[Begin PROVIDED DATA]
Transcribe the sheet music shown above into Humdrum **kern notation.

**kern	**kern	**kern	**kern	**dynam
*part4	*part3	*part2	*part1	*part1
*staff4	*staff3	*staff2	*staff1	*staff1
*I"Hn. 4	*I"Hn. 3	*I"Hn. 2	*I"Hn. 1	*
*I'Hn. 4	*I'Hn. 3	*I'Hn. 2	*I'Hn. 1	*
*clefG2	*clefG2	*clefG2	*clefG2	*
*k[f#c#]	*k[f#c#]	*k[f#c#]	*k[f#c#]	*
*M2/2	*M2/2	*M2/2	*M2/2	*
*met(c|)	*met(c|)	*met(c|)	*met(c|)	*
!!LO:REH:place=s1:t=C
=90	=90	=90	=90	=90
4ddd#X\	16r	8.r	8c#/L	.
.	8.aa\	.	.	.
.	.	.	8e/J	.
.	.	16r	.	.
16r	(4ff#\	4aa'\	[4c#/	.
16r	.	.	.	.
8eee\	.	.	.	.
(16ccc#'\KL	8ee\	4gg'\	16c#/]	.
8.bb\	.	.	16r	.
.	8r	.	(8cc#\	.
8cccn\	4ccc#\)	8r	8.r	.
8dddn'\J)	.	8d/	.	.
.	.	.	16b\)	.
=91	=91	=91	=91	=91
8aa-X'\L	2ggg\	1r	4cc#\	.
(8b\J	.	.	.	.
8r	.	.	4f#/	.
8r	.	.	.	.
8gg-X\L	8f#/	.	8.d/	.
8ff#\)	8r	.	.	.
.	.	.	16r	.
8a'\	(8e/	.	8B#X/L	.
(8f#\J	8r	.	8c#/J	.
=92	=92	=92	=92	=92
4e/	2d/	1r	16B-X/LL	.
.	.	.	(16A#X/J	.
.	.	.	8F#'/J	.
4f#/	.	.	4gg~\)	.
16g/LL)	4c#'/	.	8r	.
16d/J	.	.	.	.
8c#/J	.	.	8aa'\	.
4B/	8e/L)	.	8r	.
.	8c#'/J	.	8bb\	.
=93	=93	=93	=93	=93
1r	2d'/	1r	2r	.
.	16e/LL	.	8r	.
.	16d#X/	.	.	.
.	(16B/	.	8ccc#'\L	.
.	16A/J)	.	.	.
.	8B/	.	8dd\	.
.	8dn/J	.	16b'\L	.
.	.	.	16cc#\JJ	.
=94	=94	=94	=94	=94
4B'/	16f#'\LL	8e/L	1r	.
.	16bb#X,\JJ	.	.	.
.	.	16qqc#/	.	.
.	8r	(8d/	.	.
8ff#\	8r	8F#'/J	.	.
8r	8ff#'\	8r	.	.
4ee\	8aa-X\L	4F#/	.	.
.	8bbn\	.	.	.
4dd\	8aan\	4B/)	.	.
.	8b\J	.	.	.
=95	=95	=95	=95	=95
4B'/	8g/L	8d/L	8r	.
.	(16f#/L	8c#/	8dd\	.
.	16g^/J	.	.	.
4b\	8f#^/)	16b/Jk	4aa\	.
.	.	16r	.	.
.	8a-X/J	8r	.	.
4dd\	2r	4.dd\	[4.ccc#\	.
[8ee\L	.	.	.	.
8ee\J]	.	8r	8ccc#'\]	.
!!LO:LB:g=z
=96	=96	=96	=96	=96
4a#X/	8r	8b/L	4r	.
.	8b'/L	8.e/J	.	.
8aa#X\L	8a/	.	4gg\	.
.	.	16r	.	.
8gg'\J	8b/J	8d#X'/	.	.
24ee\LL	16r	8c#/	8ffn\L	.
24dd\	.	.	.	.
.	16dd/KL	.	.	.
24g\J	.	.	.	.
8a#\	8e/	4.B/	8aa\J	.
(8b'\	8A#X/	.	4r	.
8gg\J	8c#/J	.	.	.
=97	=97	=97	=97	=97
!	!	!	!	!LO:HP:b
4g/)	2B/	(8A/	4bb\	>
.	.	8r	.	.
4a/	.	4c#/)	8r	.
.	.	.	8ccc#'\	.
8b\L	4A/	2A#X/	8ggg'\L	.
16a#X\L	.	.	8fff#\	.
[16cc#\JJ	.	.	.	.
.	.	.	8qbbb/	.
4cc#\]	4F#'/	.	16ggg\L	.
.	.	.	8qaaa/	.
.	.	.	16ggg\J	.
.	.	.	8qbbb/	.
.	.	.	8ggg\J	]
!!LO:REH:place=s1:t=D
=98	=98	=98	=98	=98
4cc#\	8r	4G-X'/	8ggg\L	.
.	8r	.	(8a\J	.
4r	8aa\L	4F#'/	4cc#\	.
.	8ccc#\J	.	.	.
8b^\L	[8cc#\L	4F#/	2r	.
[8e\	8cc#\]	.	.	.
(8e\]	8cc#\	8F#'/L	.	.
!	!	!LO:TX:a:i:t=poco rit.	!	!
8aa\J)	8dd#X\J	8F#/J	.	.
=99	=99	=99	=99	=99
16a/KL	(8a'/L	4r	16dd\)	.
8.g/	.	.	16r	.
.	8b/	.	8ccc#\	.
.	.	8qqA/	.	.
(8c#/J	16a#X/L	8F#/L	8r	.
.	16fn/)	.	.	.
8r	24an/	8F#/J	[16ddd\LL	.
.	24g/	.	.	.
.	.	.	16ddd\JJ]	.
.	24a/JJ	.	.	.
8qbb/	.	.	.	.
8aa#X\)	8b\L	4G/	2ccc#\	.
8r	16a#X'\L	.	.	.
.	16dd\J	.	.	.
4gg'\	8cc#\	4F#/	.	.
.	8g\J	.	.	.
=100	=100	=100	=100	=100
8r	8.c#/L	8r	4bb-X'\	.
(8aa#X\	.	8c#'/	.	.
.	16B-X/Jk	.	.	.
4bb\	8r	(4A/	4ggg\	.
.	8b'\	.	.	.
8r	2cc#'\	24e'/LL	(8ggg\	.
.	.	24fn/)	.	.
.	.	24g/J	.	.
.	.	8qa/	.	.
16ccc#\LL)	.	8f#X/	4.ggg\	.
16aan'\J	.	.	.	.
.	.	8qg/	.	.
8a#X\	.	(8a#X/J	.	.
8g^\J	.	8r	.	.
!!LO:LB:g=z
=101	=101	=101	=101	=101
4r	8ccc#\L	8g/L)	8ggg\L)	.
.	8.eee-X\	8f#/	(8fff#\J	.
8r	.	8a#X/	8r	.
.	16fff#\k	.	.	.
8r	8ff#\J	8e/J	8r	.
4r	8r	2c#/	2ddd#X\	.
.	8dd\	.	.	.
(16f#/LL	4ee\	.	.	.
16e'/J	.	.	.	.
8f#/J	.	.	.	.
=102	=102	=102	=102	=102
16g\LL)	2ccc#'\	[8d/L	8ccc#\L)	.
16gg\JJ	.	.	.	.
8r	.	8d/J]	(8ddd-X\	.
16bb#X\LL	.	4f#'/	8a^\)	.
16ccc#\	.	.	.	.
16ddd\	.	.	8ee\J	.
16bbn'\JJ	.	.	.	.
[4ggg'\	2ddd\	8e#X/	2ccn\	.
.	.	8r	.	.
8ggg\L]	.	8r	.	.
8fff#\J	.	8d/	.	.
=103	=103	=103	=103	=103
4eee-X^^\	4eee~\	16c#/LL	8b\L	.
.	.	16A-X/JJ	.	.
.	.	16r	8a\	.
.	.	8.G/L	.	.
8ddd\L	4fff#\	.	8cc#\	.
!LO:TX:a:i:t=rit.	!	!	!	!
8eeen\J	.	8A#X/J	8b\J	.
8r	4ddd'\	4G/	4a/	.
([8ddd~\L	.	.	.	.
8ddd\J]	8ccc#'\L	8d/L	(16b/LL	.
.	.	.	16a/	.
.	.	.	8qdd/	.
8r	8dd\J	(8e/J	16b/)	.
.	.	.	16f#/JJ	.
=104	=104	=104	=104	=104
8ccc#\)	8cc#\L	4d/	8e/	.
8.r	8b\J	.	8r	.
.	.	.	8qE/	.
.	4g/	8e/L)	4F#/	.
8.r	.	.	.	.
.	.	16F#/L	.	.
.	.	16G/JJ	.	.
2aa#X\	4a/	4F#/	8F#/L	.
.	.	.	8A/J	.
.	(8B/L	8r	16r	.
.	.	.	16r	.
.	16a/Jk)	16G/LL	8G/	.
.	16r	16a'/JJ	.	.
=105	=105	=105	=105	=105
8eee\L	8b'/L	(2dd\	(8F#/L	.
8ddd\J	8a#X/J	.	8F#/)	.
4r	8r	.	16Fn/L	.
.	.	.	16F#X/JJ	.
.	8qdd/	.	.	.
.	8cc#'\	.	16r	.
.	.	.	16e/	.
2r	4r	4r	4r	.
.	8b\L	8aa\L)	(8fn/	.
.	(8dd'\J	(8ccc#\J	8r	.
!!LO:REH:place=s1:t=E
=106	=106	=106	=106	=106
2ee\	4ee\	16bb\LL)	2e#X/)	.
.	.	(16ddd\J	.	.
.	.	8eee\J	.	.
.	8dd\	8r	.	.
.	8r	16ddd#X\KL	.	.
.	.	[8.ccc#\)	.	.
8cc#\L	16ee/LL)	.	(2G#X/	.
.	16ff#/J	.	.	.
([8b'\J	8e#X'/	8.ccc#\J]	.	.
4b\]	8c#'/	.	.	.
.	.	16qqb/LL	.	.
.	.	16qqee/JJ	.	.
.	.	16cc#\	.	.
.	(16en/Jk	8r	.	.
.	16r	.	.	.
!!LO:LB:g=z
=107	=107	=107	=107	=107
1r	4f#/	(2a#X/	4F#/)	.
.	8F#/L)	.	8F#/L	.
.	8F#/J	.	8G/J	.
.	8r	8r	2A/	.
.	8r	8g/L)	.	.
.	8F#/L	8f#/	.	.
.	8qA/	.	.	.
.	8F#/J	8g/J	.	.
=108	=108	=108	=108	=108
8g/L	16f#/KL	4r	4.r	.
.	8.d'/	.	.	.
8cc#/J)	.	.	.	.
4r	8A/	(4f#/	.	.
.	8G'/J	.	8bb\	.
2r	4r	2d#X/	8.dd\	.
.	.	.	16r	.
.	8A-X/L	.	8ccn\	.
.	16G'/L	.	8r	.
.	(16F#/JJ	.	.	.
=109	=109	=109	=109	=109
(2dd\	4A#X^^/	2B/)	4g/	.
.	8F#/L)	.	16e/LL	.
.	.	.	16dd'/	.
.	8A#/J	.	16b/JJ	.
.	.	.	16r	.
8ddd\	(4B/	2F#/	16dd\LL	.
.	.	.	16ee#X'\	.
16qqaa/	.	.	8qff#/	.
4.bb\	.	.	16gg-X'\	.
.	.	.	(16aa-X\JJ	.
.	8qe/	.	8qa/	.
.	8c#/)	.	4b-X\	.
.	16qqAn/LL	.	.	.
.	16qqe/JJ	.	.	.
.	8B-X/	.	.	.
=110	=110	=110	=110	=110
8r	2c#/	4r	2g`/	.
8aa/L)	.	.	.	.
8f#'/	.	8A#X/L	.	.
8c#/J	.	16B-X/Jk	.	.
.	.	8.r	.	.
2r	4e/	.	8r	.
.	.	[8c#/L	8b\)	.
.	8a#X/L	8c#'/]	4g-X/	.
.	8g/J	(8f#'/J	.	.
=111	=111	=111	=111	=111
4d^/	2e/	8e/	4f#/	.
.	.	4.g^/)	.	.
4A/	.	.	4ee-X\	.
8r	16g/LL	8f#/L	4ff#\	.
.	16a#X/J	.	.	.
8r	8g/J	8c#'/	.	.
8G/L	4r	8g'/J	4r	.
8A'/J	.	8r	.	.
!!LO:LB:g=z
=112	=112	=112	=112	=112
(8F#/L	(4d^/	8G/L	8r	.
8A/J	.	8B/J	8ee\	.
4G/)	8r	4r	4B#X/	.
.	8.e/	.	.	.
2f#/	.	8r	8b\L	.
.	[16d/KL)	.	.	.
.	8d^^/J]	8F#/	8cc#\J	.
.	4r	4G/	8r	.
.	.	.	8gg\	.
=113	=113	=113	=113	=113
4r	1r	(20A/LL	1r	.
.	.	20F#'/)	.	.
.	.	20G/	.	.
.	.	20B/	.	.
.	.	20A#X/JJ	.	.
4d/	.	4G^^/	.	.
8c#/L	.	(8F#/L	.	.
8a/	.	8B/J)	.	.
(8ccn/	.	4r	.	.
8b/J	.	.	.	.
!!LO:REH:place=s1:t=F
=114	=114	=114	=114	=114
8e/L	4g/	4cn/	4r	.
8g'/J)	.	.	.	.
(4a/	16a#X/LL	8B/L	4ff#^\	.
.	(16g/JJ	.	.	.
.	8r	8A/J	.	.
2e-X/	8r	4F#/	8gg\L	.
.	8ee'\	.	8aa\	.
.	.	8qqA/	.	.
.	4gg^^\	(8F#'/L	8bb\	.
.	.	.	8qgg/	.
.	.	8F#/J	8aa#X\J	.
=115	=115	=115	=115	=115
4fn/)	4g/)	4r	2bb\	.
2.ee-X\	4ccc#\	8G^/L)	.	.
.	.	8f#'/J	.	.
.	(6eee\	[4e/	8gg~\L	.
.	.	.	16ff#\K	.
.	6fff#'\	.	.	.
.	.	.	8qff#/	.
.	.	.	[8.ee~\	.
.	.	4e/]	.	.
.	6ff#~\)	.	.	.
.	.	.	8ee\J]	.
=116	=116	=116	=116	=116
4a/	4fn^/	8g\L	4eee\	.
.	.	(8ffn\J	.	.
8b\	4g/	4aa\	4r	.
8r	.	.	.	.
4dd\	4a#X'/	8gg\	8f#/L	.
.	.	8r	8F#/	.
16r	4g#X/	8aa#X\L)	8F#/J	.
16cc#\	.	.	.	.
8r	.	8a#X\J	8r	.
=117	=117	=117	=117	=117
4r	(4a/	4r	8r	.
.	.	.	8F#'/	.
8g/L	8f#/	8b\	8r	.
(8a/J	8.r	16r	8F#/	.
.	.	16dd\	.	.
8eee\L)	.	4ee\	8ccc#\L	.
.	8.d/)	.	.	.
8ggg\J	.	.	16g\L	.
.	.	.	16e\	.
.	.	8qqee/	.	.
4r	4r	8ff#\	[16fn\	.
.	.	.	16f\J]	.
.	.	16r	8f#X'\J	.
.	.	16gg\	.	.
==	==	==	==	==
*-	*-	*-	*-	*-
[End PROVIDED DATA]
▸ TASK BRIEF
Count the lines of the material that contain the string "kern". Reply with the number alone.

▸ RESULT
2